* **Task item**
Nothing but the lines from the start of the data through the line with "[(423,62),(405,73),(416,92),(434,81),(423,62)]" should appear in the answer, each retyped exactly, and pictures should not.

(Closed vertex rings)
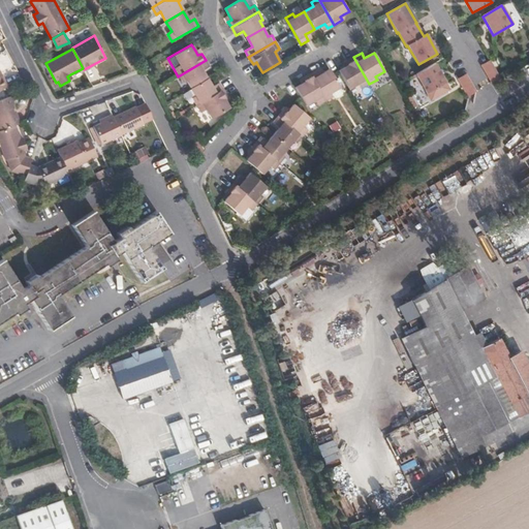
[(369,84),(353,57),(347,61),(349,65),(345,67),(339,71),(349,89),(359,84),(362,88),(369,84)]
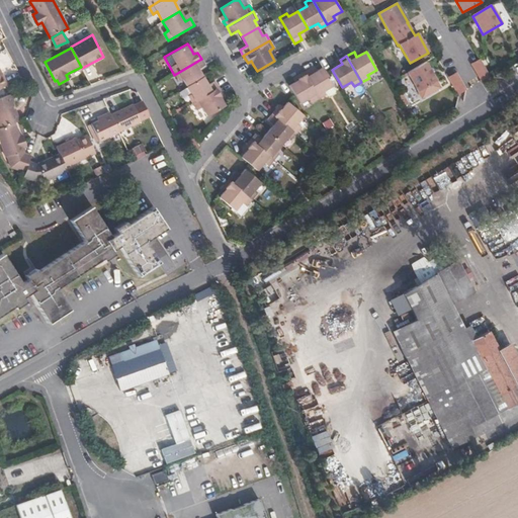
[(202,78),(198,69),(205,66),(201,59),(174,75),(177,81),(181,79),(186,87),(202,78)]
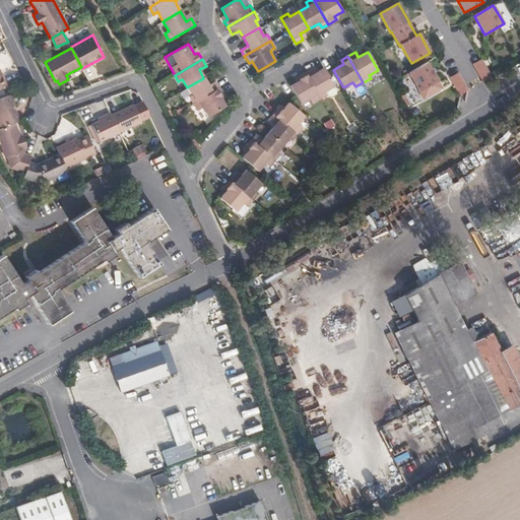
[(473,64),(483,82),(492,77),(481,60),(473,64)]
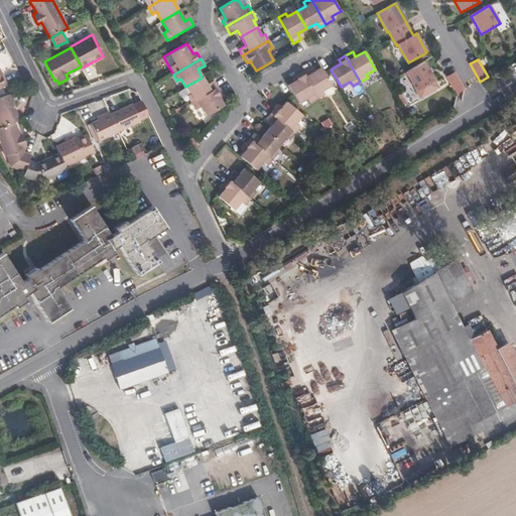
[(423,62),(405,73),(416,92),(434,81),(423,62)]
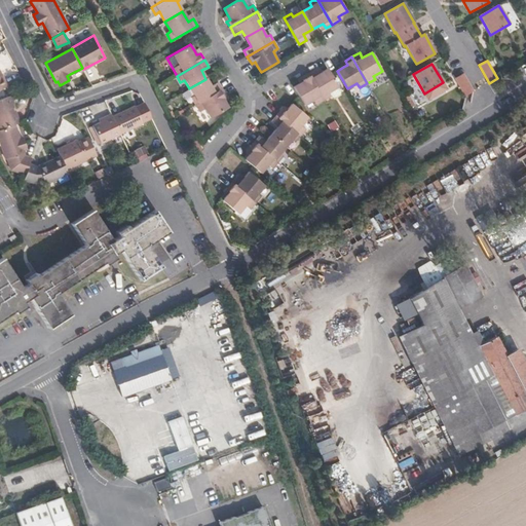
[(339,86),(328,68),(323,72),(317,74),(314,69),(308,73),(324,101),(331,97),(329,92),(339,86)]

* **Reply to the task**
[(369,84),(353,57),(347,61),(349,65),(345,67),(339,71),(349,89),(359,84),(362,88),(369,84)]
[(202,78),(198,69),(205,66),(201,59),(174,75),(177,81),(181,79),(186,87),(202,78)]
[(473,64),(483,82),(492,77),(481,60),(473,64)]
[(423,62),(405,73),(416,92),(434,81),(423,62)]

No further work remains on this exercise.